» THE DATA:
===============

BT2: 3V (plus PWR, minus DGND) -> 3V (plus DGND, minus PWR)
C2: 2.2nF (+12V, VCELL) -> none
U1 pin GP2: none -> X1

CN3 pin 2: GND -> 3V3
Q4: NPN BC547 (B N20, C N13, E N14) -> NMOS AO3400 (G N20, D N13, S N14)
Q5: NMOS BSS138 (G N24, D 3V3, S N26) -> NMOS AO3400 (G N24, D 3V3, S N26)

===============

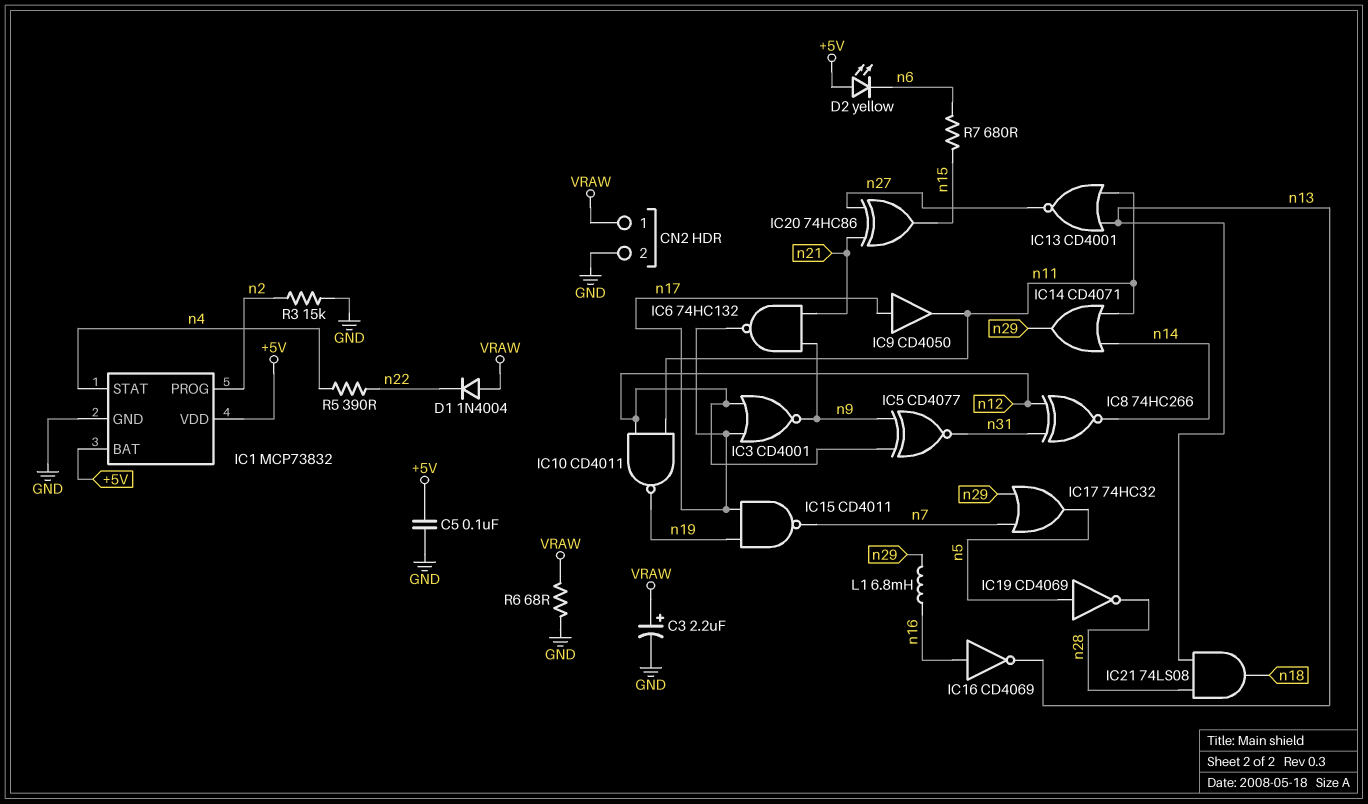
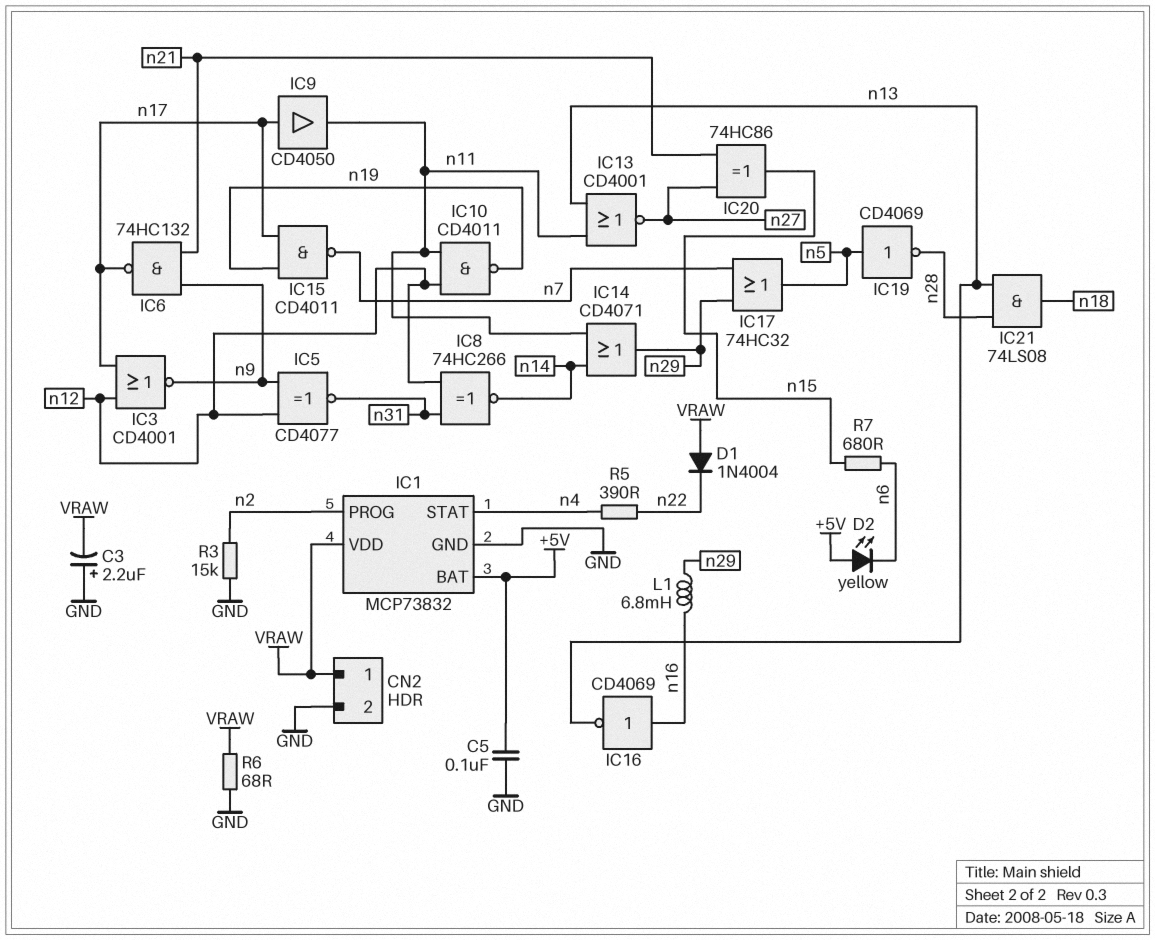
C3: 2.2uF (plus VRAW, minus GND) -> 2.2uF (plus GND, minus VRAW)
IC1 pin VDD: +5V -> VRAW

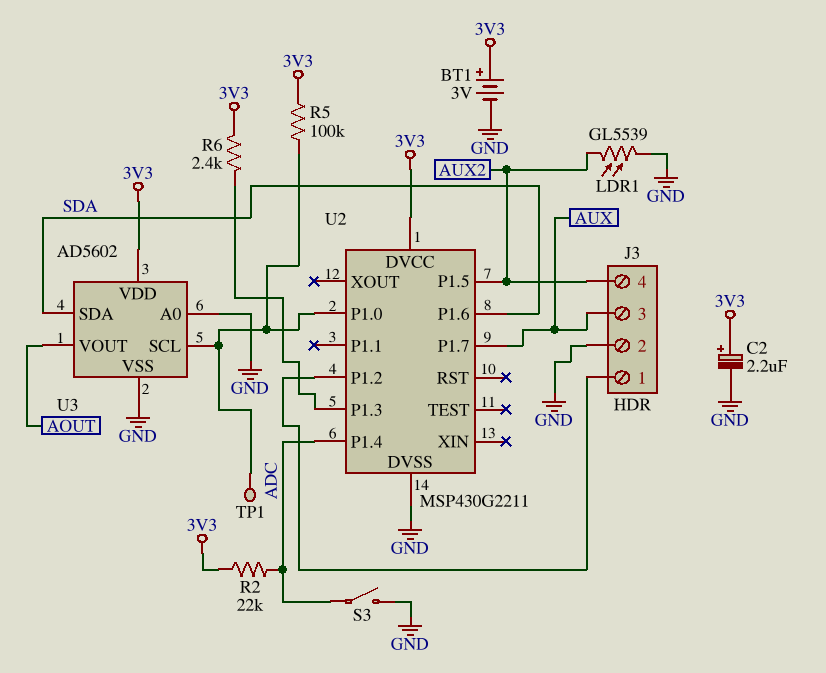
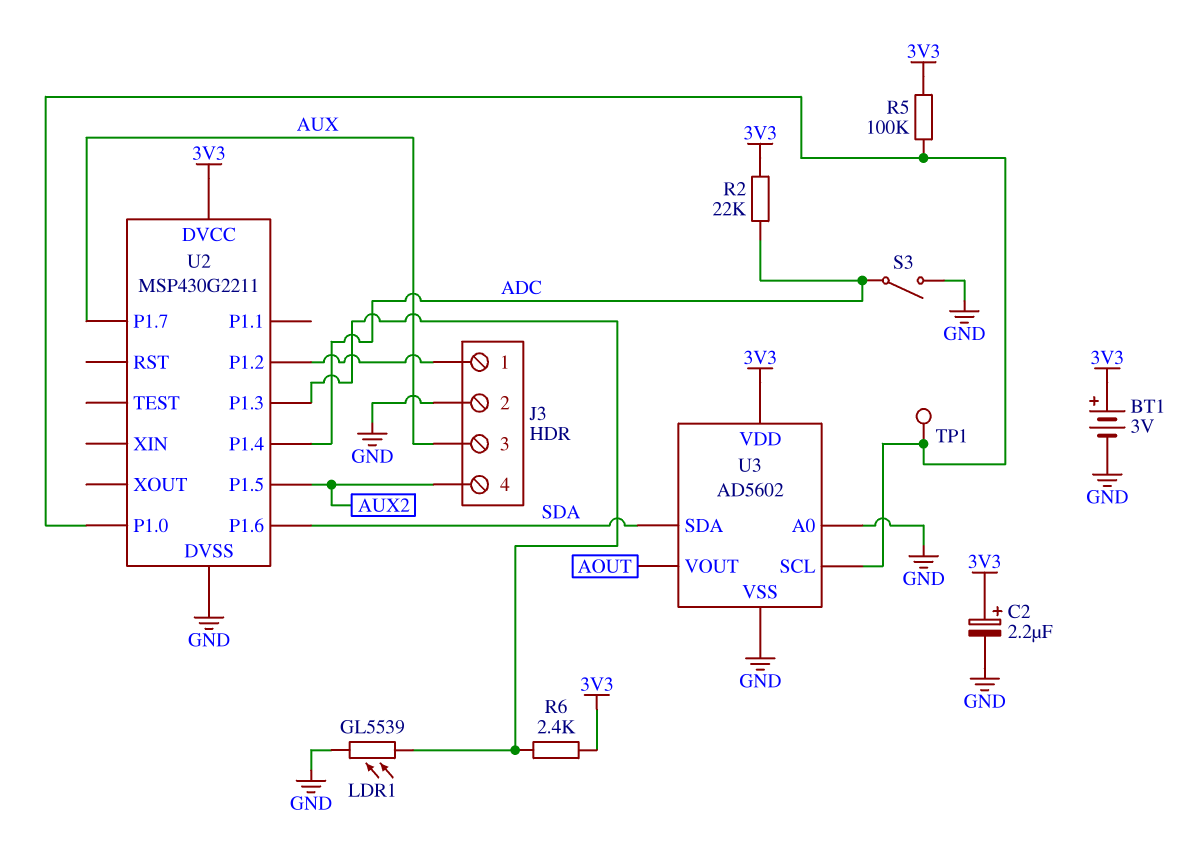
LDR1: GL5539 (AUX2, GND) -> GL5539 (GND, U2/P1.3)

===============

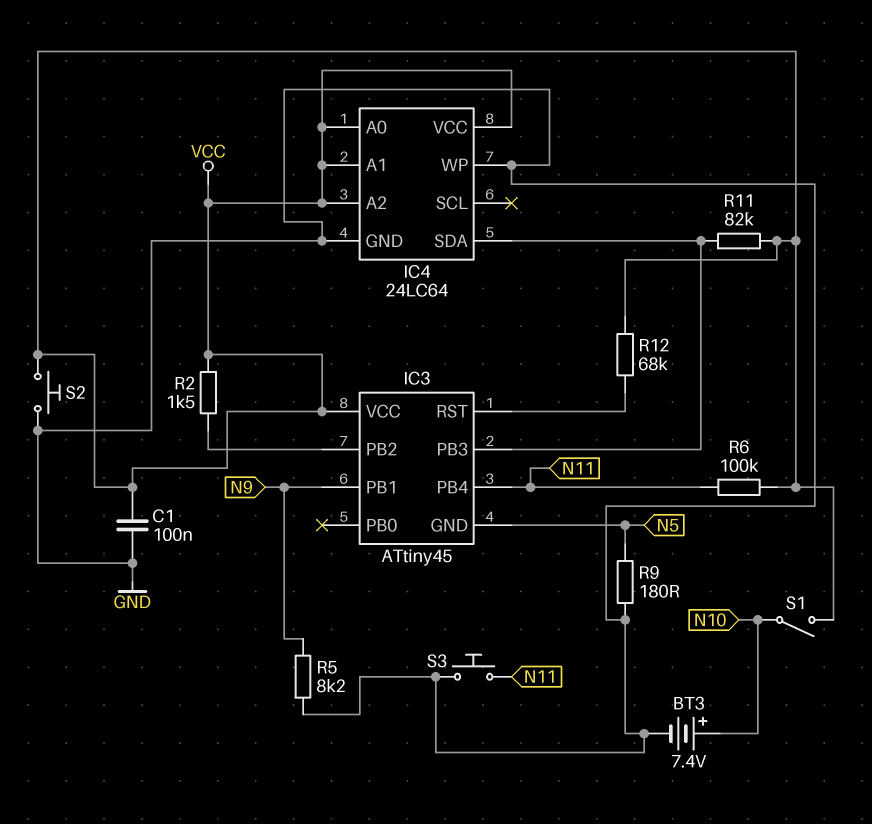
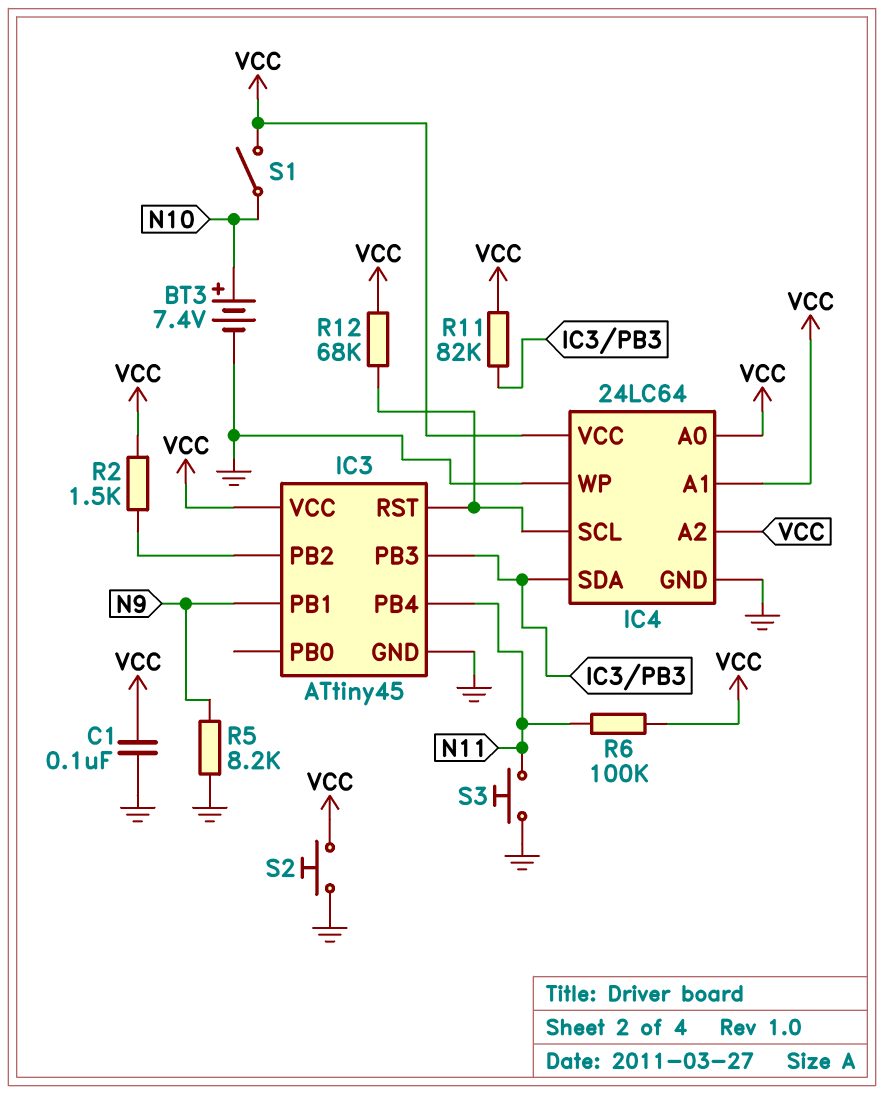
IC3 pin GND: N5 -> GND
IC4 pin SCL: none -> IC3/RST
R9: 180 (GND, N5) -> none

===============

» EXERCISE DESCRIPTION:
Find the word "none" in the records and pull out each line that has it.

» ANSWER TO THIS EXERCISE:
C2: 2.2nF (+12V, VCELL) -> none
U1 pin GP2: none -> X1
IC4 pin SCL: none -> IC3/RST
R9: 180 (GND, N5) -> none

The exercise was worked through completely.